::: Data supplied :::

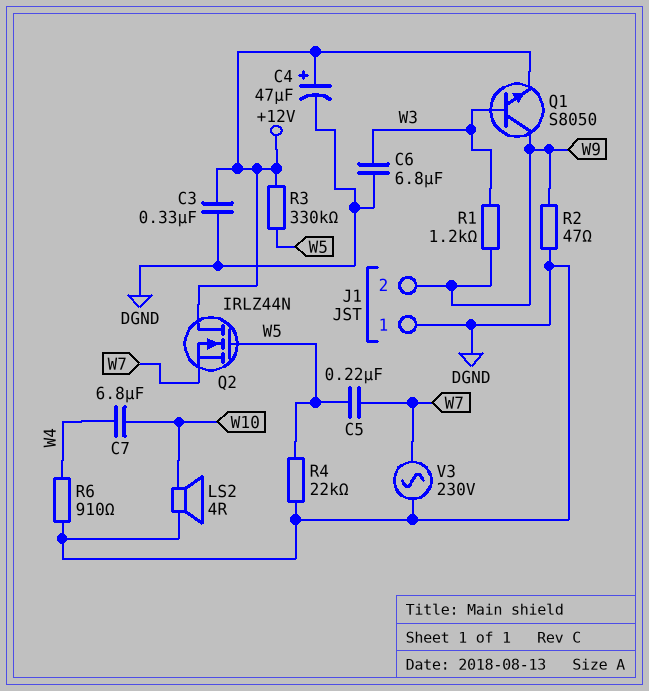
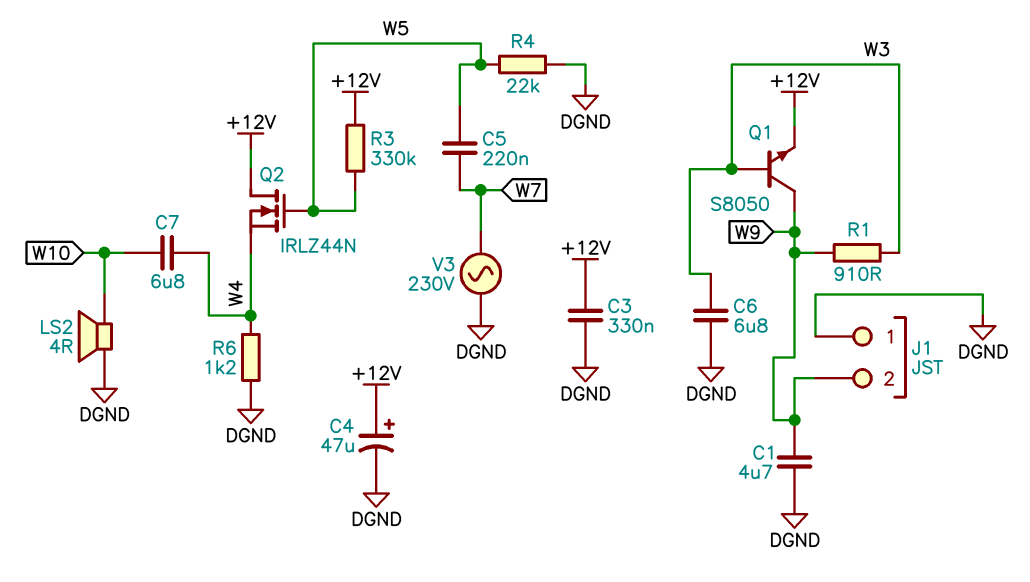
C1: none -> 4.7uF (DGND, W9)
Q2: NMOS IRLZ44N (G W5, D +12V, S W7) -> NMOS IRLZ44N (G W5, D +12V, S W4)
R1: 1.2k (W3, W9) -> 910 (W3, W9)
R2: 47 (DGND, W9) -> none
R6: 910 (DGND, W4) -> 1.2k (DGND, W4)

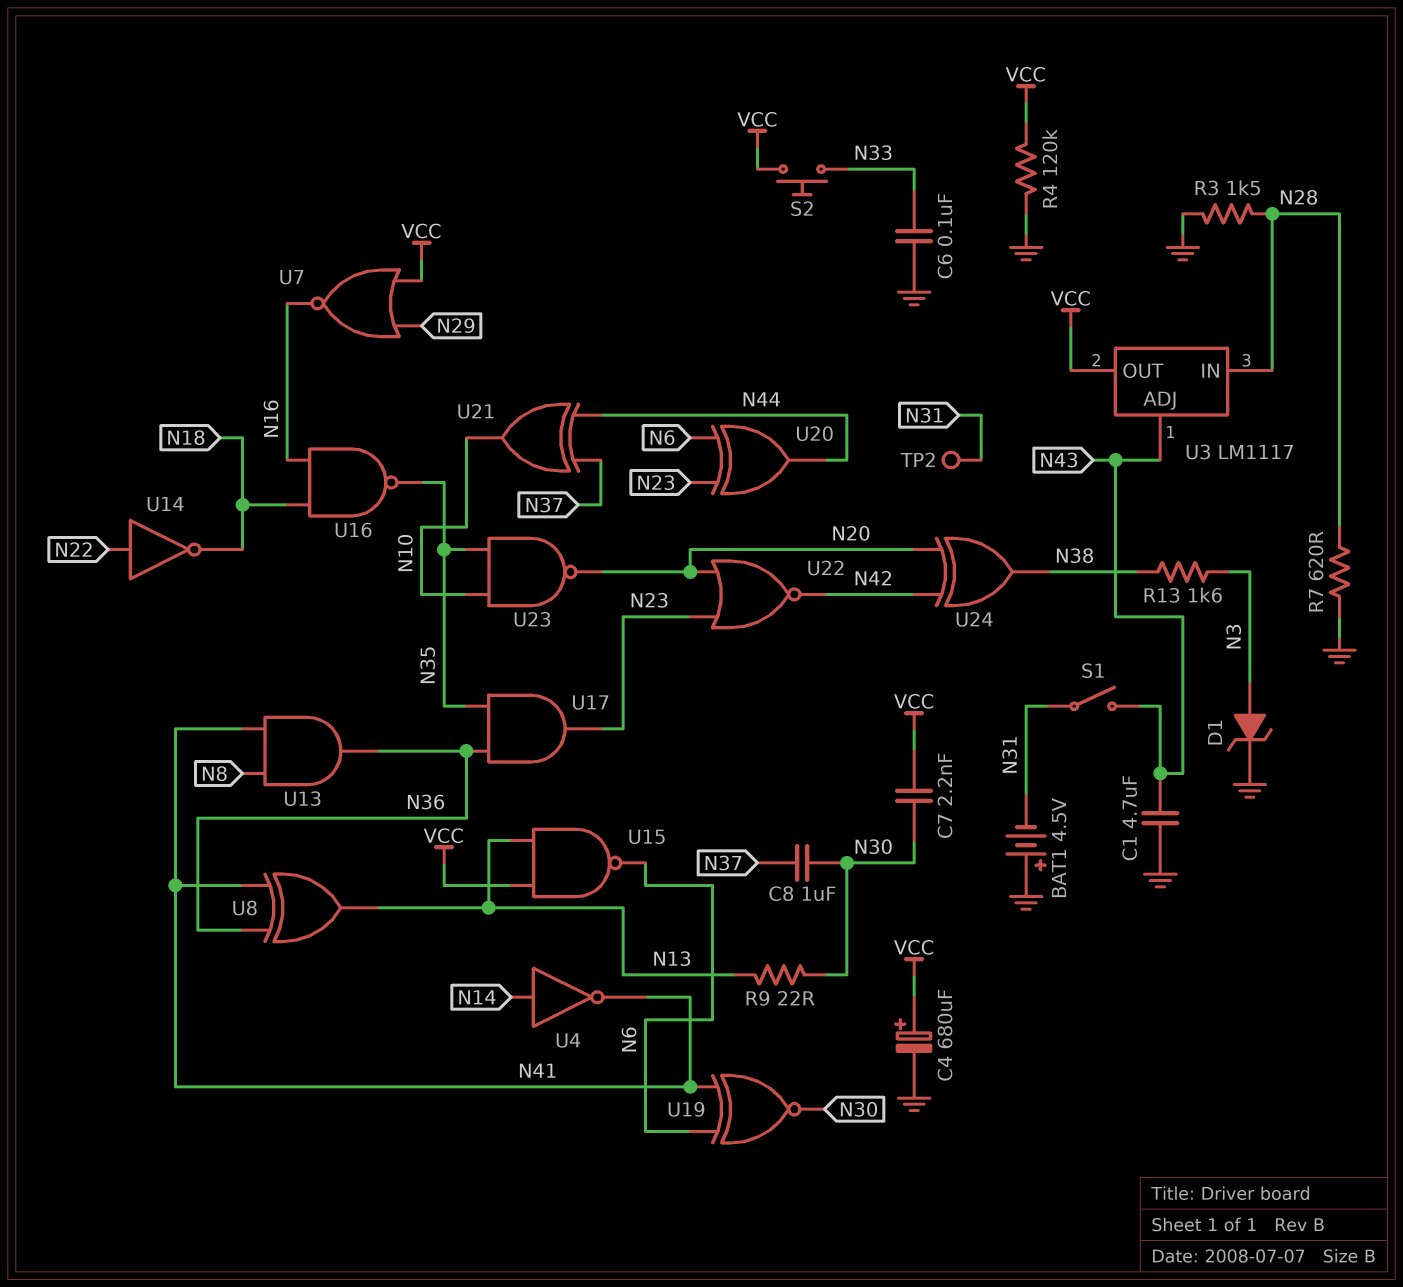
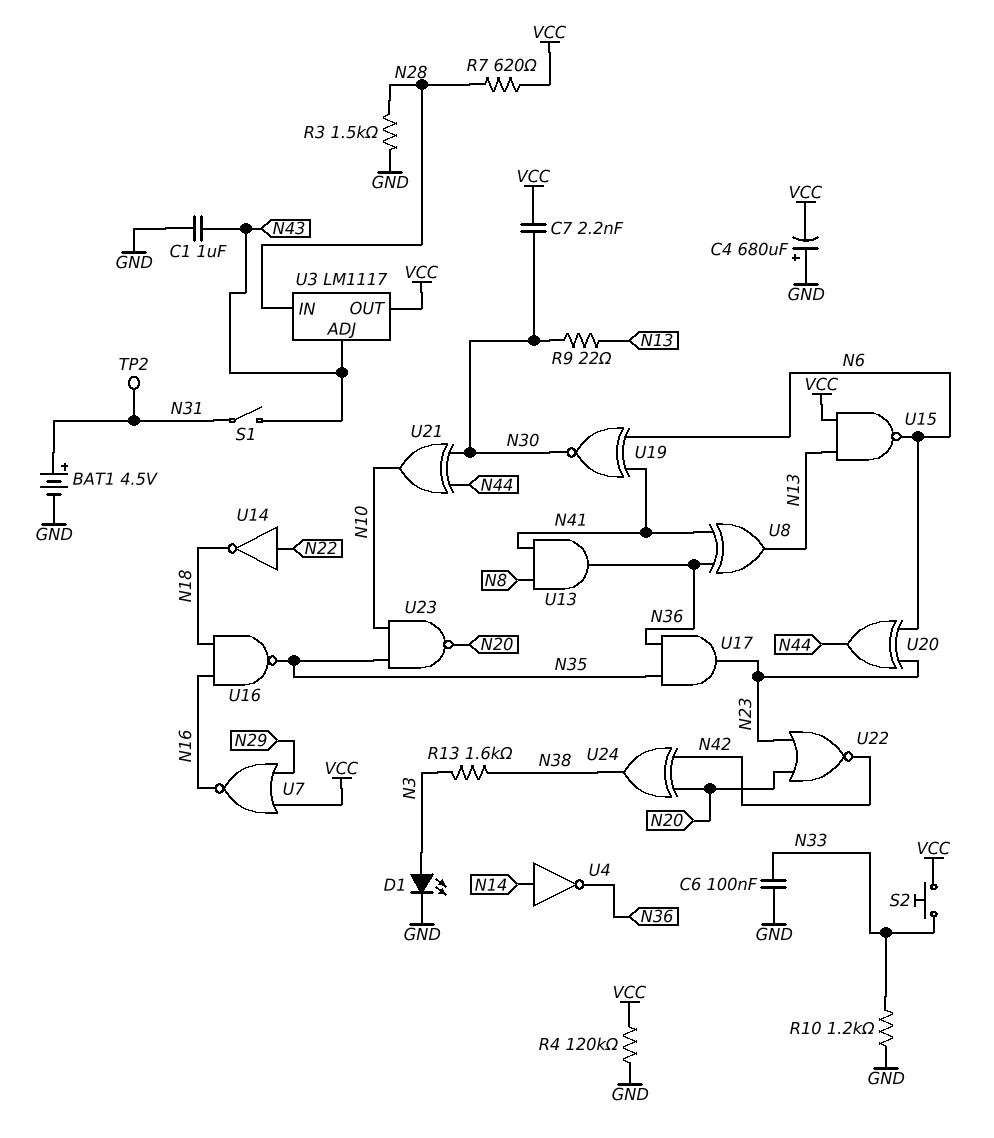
BAT1: 4.5V (plus GND, minus N31) -> 4.5V (plus N31, minus GND)
C1: 4.7uF (GND, N43) -> 1uF (GND, N43)
C4: 680uF (plus VCC, minus GND) -> 680uF (plus GND, minus VCC)
C8: 1uF (N30, N37) -> none
D1: zener (A N3, K GND) -> LED (A N3, K GND)
R7: 620 (GND, N28) -> 620 (N28, VCC)
R10: none -> 1.2k (GND, N33)
U4: NOT (in N14, out N41) -> NOT (in N14, out N36)
U21: XOR (in N37, in N44, out N10) -> XOR (in N30, in N44, out N10)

:::

Count how many lines above include the word "minus" and answer with that figure only.

■ Reply ■
2